'''
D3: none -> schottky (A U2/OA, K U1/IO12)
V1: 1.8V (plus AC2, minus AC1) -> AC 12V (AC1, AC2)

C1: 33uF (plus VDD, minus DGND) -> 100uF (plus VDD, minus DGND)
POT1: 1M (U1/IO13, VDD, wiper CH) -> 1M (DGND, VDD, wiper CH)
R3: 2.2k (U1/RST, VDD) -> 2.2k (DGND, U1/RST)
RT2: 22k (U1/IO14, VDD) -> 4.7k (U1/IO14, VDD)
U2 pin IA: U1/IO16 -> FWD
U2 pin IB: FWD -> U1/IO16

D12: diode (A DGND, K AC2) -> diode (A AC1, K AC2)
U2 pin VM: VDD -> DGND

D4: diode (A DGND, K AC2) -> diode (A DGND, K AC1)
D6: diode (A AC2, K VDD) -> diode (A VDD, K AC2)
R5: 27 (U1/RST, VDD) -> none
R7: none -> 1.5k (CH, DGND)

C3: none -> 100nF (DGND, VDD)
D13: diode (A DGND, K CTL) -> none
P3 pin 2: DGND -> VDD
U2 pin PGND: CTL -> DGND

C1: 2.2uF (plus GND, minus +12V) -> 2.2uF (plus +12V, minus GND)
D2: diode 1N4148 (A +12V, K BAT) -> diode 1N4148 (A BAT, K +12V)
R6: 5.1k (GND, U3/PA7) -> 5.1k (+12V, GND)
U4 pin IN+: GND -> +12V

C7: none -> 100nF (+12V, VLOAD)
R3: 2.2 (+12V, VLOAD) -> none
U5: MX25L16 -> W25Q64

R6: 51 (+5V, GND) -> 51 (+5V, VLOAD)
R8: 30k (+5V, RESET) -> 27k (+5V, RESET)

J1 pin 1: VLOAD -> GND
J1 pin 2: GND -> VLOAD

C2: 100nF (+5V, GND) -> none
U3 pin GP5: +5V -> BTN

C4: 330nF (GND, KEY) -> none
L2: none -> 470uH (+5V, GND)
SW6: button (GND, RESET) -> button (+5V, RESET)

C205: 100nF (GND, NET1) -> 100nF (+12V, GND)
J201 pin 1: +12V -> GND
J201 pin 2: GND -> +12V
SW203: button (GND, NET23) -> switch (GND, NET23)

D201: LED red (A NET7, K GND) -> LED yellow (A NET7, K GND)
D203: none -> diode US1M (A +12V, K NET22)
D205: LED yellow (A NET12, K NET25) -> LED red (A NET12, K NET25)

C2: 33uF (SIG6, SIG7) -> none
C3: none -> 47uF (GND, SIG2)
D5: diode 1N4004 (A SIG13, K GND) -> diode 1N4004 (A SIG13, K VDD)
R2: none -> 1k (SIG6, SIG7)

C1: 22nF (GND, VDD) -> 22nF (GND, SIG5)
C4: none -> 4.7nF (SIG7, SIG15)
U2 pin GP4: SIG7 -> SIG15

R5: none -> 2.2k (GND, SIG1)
'''
- [WHAT YOU WILL DO]: How many lines in the records include "diode"? Answer with the number alone.

- [EXERCISE RESPONSE]: 7